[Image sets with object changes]
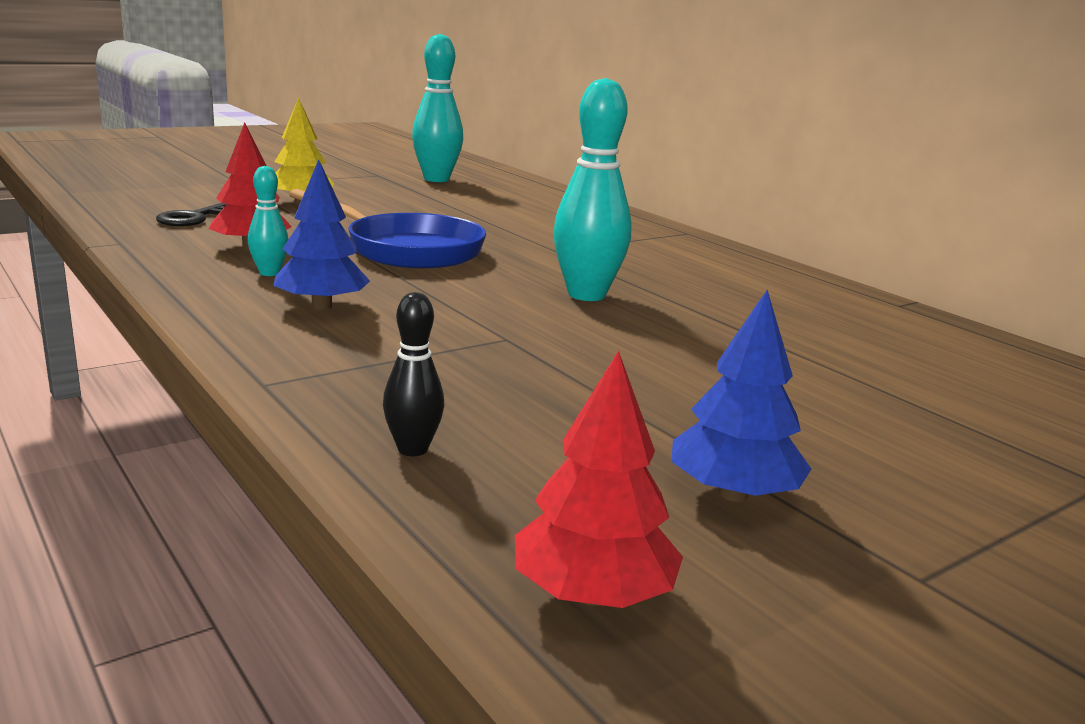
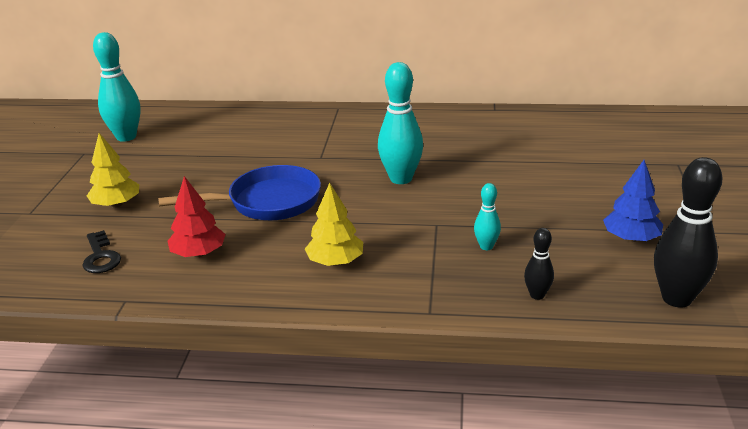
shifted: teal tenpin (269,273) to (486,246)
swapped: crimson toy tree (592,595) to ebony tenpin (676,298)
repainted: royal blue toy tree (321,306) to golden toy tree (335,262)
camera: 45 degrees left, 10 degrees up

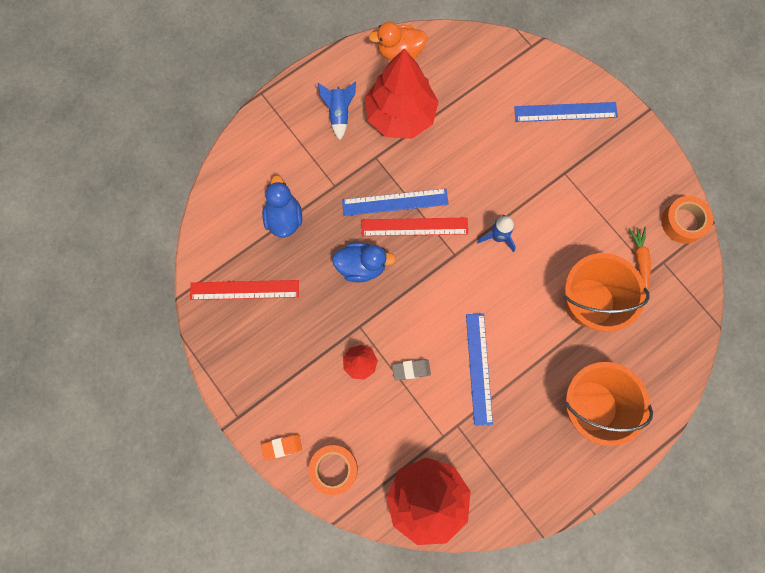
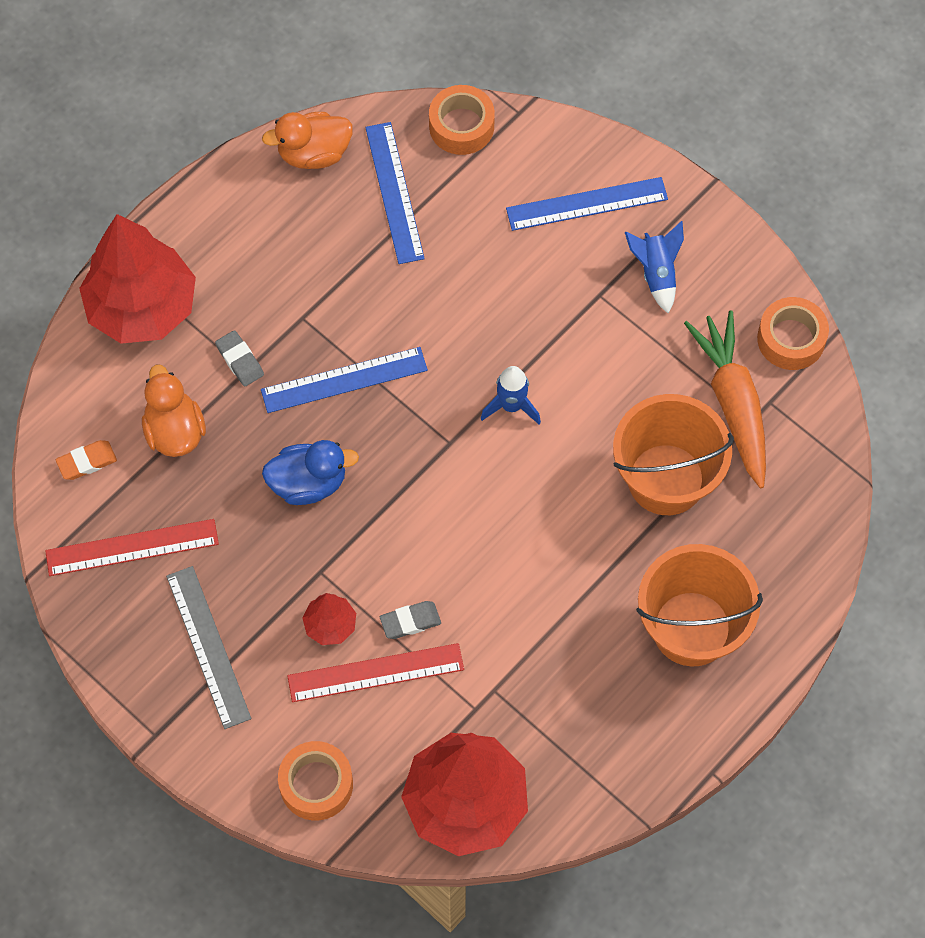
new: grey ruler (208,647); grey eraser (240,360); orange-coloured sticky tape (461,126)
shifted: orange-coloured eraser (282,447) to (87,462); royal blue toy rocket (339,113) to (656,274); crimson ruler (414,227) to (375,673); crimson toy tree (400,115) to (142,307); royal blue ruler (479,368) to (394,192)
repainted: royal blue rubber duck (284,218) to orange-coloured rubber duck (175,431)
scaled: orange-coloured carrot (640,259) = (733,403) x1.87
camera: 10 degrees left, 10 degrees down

* * *

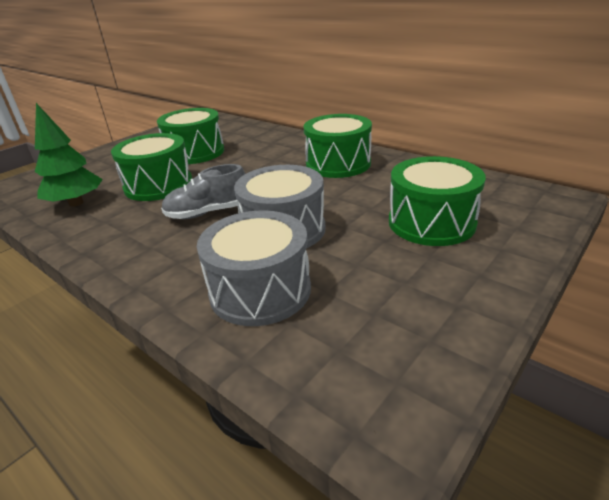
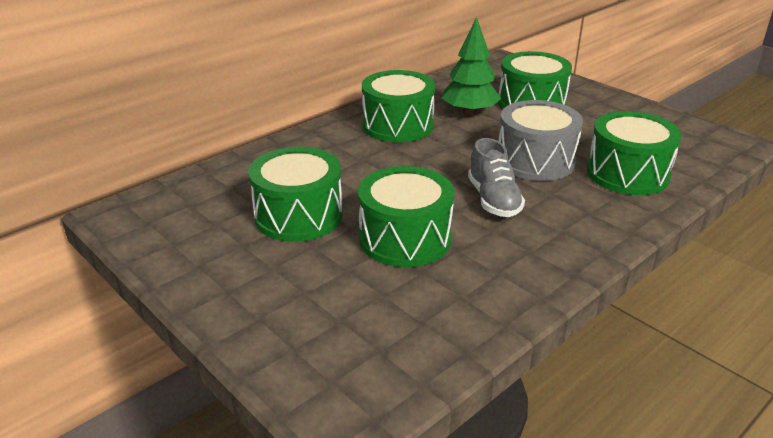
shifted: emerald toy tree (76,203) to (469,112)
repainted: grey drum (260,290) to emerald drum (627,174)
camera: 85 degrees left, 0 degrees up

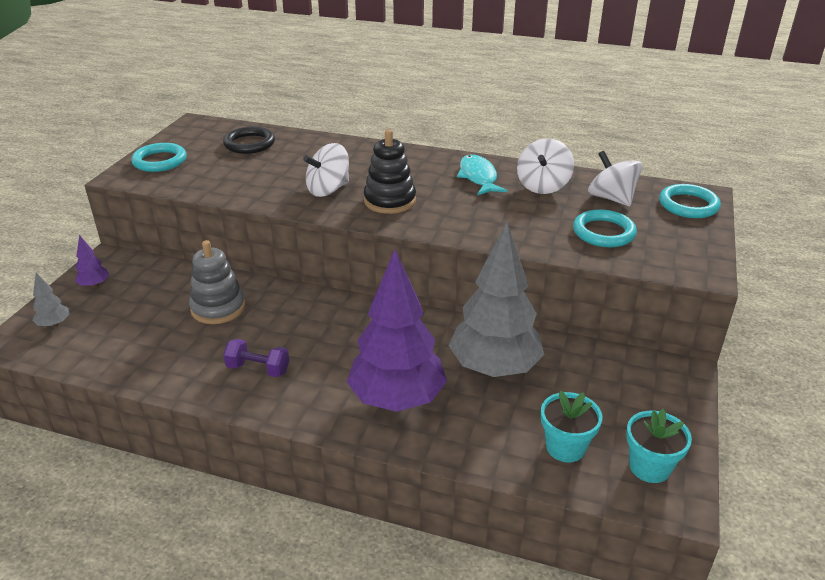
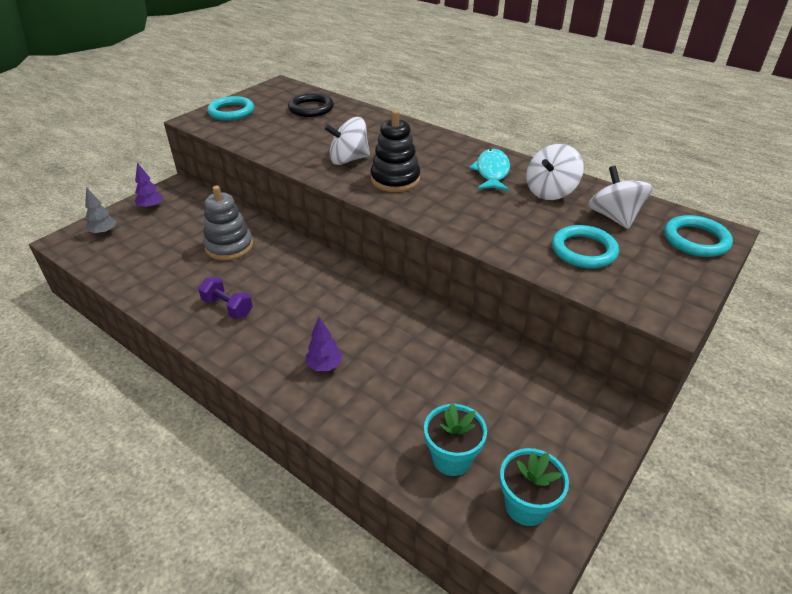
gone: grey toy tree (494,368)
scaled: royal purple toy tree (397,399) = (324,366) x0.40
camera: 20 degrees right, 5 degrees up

What the exercise asks:
The response must hold only the lines above from the line with "shifted: teal tenpin (269,273) to (486,246)" through the line with "repainted: royal blue toy", each copied exactly, both ends kept.

Solution:
shifted: teal tenpin (269,273) to (486,246)
swapped: crimson toy tree (592,595) to ebony tenpin (676,298)
repainted: royal blue toy tree (321,306) to golden toy tree (335,262)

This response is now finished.